BEGIN
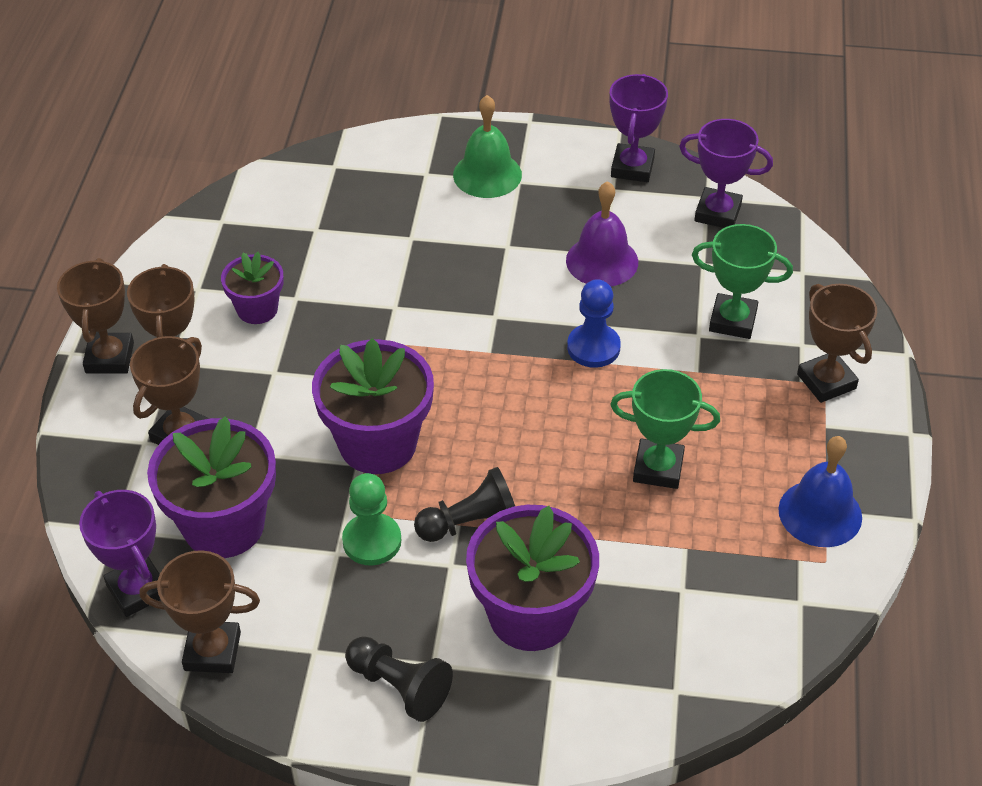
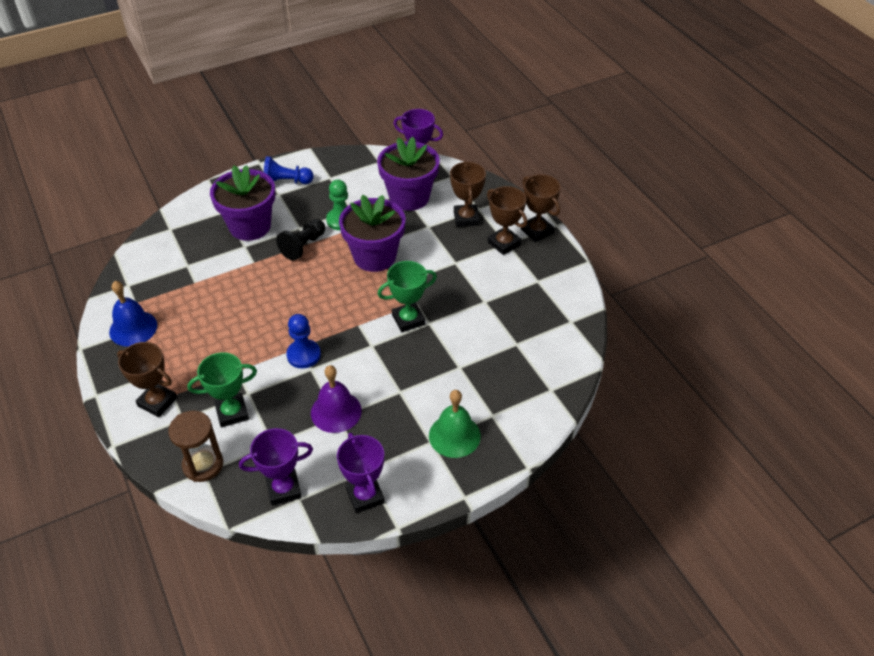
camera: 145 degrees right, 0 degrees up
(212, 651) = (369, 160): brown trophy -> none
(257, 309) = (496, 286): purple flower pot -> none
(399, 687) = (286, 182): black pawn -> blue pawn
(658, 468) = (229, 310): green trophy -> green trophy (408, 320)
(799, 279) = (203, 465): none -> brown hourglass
END
BEGIN
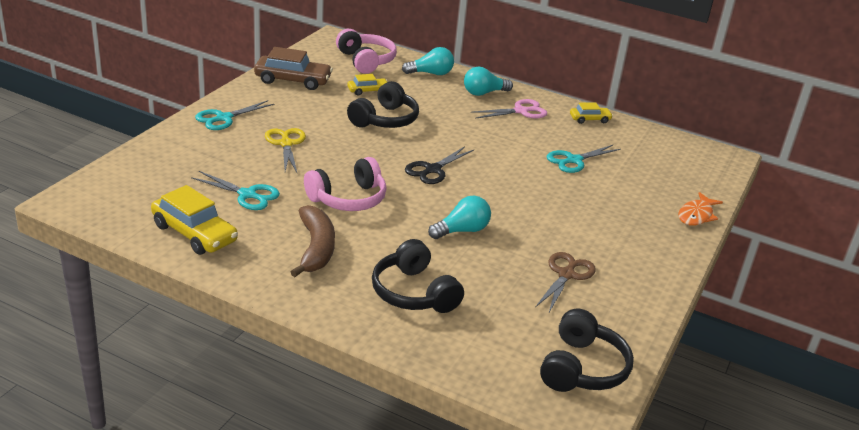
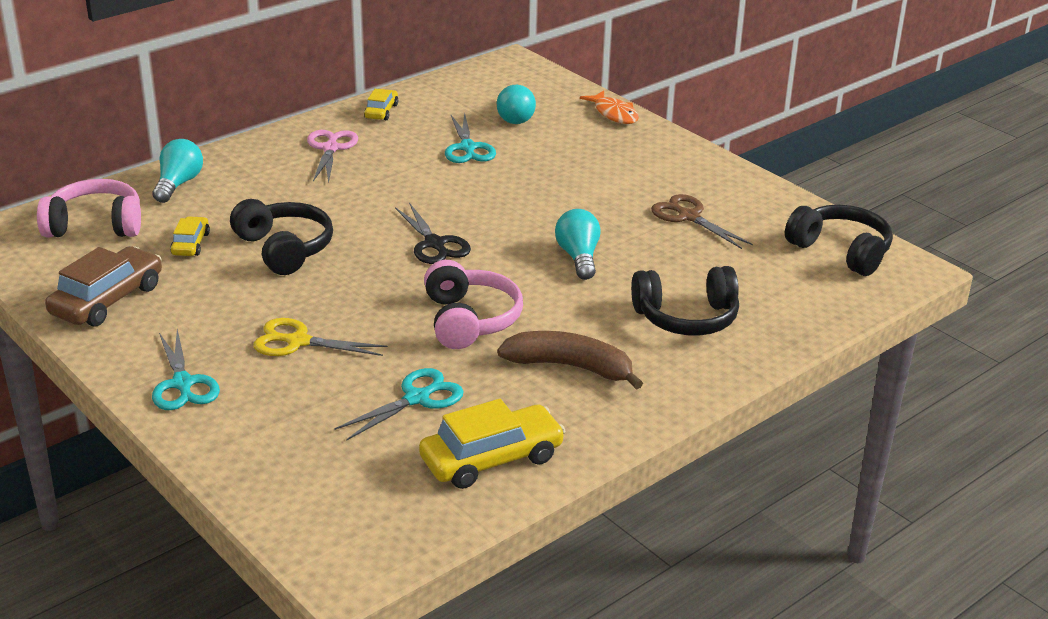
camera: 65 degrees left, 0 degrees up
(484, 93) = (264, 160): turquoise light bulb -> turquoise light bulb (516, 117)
END
◆ **Exercise directions**
Locate the lines above that hold the word "none". Show every one of them.

◆ **Finished task**
(212, 651) = (369, 160): brown trophy -> none
(257, 309) = (496, 286): purple flower pot -> none
(799, 279) = (203, 465): none -> brown hourglass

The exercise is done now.